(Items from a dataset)
========

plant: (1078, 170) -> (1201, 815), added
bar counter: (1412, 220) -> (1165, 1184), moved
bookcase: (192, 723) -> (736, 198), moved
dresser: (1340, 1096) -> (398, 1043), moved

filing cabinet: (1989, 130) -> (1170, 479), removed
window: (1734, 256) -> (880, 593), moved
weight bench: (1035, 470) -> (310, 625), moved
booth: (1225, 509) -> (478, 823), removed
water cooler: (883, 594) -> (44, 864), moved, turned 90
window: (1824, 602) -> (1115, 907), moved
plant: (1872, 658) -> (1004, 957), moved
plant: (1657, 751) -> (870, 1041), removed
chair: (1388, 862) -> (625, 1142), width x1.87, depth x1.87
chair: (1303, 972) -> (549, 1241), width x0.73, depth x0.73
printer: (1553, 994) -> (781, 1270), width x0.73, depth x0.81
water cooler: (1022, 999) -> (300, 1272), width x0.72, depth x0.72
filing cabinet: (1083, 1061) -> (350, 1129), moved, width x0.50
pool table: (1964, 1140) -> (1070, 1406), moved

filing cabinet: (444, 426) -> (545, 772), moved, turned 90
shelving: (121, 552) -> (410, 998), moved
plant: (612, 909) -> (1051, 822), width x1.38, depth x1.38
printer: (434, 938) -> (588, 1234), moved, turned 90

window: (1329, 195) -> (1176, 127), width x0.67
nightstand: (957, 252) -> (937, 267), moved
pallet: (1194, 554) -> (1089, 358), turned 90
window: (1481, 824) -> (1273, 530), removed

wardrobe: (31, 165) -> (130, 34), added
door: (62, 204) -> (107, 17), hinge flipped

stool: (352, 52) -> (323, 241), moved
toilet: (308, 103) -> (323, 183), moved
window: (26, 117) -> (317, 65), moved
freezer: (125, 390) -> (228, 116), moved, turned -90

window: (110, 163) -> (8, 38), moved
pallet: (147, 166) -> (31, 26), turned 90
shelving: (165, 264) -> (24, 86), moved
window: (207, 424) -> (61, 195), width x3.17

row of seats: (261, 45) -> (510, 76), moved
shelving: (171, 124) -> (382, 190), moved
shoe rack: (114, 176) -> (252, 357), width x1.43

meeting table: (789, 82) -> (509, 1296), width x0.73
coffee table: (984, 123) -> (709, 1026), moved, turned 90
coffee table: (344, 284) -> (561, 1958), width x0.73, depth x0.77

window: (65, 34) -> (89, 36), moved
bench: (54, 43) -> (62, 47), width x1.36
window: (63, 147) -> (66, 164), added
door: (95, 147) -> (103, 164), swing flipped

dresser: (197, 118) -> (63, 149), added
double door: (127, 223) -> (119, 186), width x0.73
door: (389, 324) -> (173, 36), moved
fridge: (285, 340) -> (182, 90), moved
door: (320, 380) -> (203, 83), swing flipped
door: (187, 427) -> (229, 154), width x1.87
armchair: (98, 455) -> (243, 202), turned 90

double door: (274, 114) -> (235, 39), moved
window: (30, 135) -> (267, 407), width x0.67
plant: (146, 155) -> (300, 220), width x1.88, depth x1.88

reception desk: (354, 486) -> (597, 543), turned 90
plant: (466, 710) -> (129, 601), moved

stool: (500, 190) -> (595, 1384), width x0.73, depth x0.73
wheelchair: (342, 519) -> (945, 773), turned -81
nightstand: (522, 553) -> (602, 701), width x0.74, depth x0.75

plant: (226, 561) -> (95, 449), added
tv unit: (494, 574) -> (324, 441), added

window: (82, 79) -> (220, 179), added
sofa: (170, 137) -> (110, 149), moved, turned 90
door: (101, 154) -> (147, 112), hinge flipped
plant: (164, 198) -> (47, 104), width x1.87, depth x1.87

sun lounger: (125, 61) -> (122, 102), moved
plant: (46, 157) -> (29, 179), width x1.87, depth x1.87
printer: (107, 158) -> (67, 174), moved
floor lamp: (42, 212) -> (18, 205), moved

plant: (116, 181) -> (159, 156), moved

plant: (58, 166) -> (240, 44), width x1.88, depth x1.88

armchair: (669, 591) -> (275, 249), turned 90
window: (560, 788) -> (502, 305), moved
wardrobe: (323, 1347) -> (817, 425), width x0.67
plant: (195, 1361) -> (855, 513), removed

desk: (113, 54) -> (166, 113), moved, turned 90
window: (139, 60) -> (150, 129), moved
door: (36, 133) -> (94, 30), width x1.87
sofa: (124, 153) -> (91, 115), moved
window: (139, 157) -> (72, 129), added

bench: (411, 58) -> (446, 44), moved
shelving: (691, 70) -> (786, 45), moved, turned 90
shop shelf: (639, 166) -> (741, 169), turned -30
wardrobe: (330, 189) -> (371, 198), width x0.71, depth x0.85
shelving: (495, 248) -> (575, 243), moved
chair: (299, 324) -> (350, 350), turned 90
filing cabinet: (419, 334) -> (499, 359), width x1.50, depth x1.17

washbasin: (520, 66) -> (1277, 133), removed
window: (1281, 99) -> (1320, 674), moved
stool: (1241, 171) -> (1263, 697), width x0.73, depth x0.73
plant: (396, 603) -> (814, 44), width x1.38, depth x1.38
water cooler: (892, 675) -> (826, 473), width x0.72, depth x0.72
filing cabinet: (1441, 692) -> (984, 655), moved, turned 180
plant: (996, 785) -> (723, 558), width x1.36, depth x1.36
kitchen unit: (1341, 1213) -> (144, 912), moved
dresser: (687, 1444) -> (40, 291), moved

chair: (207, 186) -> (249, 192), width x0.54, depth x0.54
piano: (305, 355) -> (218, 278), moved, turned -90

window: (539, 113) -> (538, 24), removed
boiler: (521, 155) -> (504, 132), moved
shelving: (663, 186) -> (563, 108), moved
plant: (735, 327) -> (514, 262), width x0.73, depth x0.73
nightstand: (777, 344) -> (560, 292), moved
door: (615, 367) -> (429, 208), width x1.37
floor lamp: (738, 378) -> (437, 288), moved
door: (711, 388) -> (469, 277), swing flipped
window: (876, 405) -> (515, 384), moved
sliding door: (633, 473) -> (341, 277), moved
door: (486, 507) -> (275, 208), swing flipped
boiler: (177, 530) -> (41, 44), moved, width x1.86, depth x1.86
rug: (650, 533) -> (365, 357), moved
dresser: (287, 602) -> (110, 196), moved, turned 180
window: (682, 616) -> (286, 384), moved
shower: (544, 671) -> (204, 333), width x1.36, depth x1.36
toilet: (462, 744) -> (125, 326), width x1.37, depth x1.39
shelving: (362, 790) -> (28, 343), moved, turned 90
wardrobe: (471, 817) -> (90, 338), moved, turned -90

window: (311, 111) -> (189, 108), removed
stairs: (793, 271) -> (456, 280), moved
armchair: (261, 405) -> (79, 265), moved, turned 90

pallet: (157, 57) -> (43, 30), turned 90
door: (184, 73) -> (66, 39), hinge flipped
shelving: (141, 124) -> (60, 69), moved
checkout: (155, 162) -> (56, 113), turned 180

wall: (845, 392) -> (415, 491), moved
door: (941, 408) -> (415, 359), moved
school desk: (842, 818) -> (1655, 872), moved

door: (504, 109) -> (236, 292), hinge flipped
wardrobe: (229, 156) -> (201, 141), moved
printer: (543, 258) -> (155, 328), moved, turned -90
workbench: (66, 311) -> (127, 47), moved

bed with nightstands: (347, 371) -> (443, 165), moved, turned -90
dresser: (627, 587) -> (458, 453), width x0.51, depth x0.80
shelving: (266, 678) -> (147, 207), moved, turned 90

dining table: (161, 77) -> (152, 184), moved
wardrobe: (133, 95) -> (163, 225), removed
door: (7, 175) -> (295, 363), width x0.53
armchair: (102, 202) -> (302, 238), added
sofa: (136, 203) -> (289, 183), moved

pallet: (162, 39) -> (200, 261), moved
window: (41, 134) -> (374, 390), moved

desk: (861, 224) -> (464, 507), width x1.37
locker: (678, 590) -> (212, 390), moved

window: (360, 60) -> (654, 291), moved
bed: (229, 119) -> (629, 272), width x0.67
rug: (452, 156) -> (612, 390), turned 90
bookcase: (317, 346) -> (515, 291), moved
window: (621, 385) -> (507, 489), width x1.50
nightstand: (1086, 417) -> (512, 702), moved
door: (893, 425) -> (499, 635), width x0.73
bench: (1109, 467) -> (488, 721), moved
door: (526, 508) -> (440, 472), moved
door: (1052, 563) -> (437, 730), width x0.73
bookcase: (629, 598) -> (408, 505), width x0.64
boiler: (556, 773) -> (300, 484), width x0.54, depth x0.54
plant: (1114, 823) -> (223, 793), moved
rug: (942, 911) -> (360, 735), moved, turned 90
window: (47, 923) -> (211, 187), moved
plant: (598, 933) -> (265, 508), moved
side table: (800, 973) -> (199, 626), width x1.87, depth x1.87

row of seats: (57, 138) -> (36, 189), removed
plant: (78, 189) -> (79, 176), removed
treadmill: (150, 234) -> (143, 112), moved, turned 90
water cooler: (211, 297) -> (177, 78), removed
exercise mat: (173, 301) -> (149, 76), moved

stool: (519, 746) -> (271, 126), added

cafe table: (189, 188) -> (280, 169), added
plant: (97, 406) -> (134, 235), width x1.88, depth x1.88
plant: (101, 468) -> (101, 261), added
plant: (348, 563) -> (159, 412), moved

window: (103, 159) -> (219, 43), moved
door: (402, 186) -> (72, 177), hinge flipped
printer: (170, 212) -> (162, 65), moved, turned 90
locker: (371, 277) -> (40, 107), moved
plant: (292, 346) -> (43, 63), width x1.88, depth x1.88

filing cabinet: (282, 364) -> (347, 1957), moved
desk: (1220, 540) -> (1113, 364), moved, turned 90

========

# [Exercise details]
Nothing but a number should be given: the count of lines above that hold "floor".

# [Your solution]
2